What to do:
In the entries below, count the lines that include the word "yellow" and reply with the number alone.

Recorded data:
--------------------

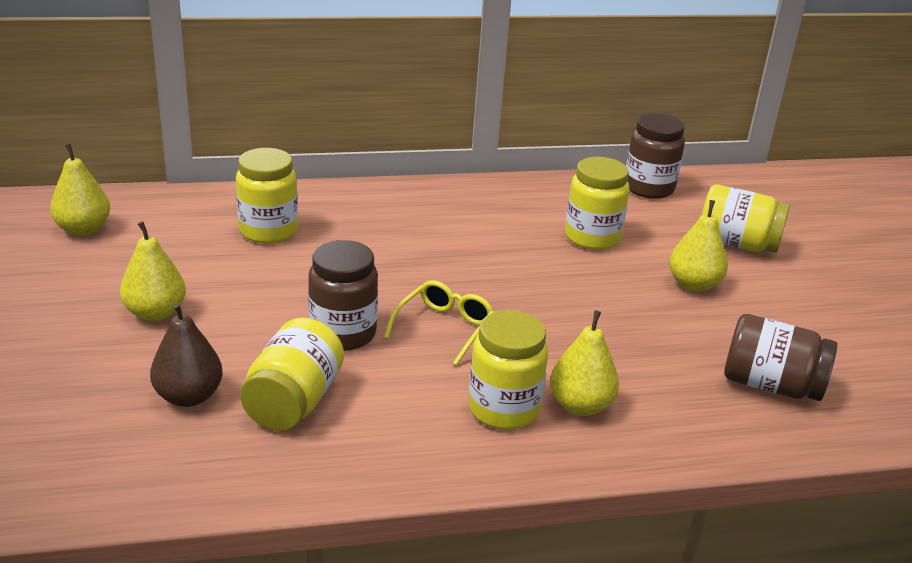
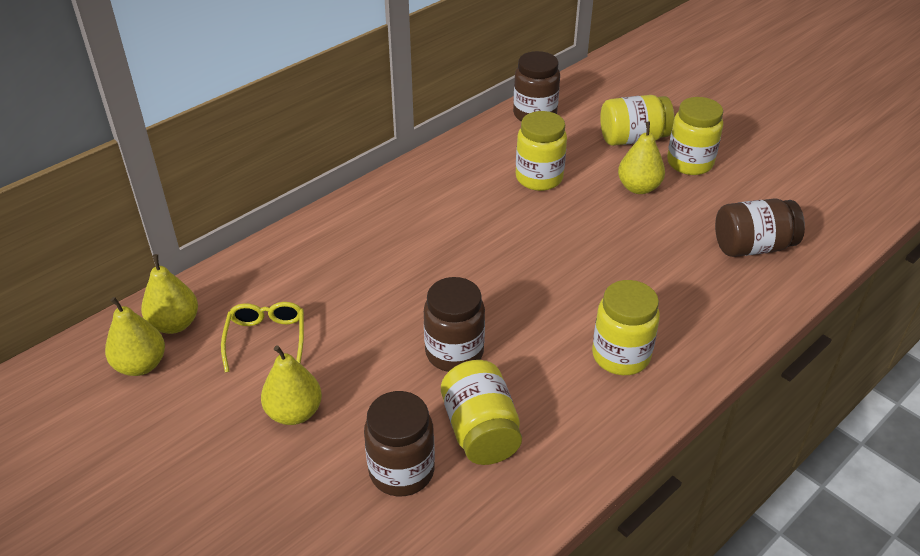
camera: 30 degrees left, 10 degrees up
(188, 396) = (401, 471): brown pear -> brown jar
(268, 231) = (300, 288): yellow jar -> yellow jar (689, 163)
(444, 328) = (518, 309): yellow glasses -> yellow glasses (266, 339)
(580, 405) = (663, 325): yellow pear -> yellow pear (175, 324)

--------------------

Task result:
3